:: What you need to do ::
Reproduce the material below with "center point" substituted for each occurrence of "midpoint" and everything else unchanged, omitting the pictures.

:: Records supplied ::
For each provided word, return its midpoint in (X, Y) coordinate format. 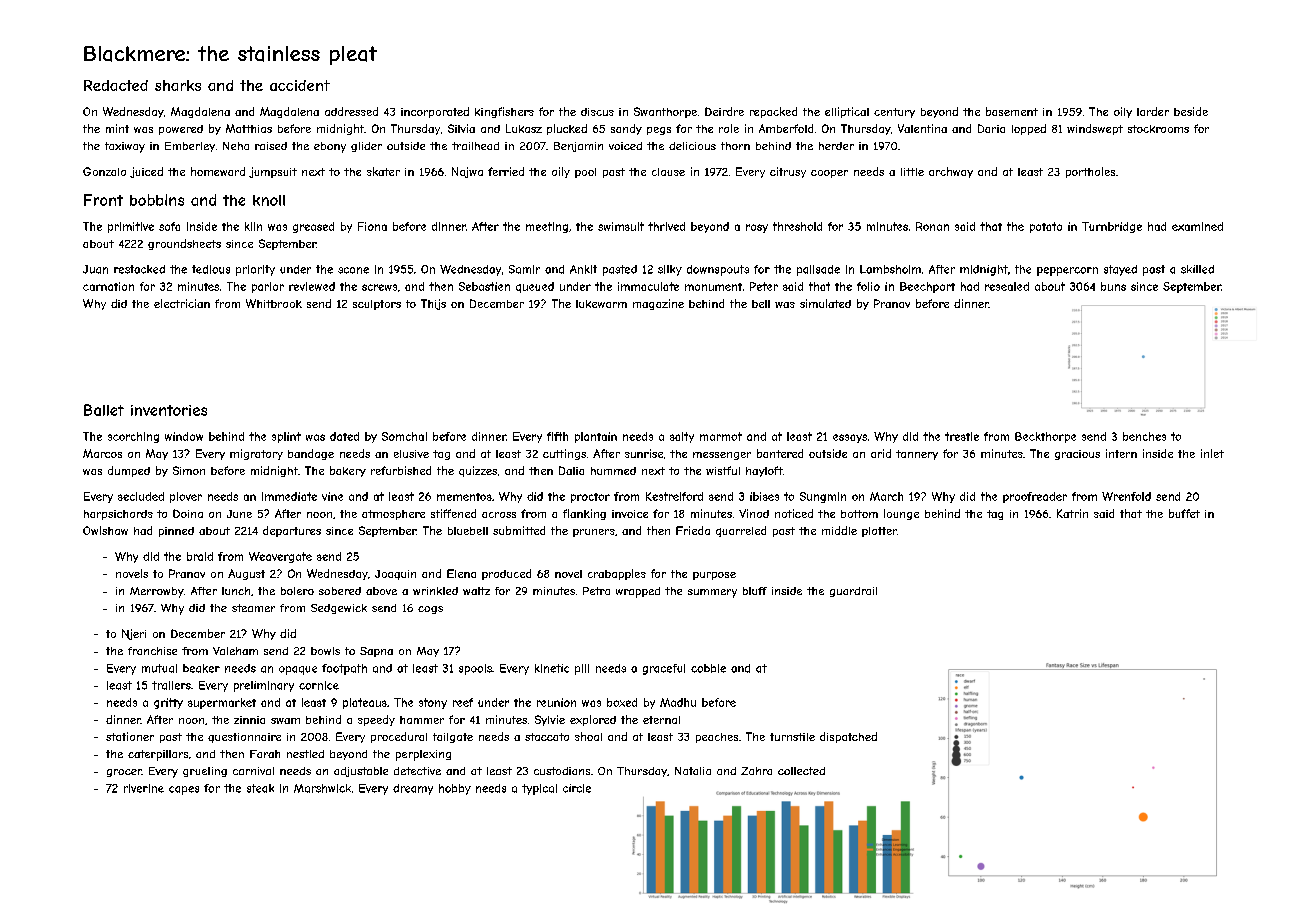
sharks (178, 85)
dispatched (848, 737)
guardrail (853, 592)
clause (668, 172)
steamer (253, 608)
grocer (124, 773)
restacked (139, 269)
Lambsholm (890, 269)
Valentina (922, 128)
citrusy (788, 172)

:: Correct output ::
For each provided word, return its center point in (X, Y) coordinate format. 
sharks (178, 85)
dispatched (848, 737)
guardrail (853, 592)
clause (668, 172)
steamer (253, 608)
grocer (124, 773)
restacked (139, 269)
Lambsholm (890, 269)
Valentina (922, 128)
citrusy (788, 172)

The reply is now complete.